### EXERCISE DIRECTIONS
Among the records below, find the lines with the word "ruler" and copy them.

━━ AVAILABLE DATA

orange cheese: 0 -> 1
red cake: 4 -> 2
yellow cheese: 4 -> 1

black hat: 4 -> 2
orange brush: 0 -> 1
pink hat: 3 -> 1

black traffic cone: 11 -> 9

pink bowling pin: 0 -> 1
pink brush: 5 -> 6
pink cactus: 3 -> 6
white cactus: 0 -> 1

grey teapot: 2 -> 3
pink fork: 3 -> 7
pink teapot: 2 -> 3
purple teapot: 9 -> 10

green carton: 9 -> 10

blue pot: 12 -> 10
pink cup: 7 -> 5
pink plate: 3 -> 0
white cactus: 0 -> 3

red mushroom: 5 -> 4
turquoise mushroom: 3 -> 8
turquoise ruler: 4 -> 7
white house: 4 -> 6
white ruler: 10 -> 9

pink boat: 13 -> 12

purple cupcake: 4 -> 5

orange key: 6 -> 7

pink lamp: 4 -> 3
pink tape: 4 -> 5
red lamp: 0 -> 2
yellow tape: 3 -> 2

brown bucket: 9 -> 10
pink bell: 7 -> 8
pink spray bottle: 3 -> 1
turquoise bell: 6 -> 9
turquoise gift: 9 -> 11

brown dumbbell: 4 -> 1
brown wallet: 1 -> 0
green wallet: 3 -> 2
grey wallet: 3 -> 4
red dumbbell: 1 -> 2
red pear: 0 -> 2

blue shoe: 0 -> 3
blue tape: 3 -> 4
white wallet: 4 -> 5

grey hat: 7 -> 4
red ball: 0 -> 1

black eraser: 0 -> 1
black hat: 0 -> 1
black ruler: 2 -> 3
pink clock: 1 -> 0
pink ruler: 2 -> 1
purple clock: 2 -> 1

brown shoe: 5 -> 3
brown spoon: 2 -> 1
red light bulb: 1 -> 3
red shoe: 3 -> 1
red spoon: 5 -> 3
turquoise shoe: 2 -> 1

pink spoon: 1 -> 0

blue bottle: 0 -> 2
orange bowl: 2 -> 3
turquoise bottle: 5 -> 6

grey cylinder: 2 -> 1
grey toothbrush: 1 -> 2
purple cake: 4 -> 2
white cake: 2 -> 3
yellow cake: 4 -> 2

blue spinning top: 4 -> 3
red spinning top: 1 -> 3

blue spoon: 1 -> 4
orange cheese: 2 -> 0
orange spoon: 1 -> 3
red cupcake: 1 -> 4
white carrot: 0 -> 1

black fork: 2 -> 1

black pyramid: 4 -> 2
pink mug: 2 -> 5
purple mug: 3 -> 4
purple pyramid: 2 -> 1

━━━━

### EXPECTED ANSWER
turquoise ruler: 4 -> 7
white ruler: 10 -> 9
black ruler: 2 -> 3
pink ruler: 2 -> 1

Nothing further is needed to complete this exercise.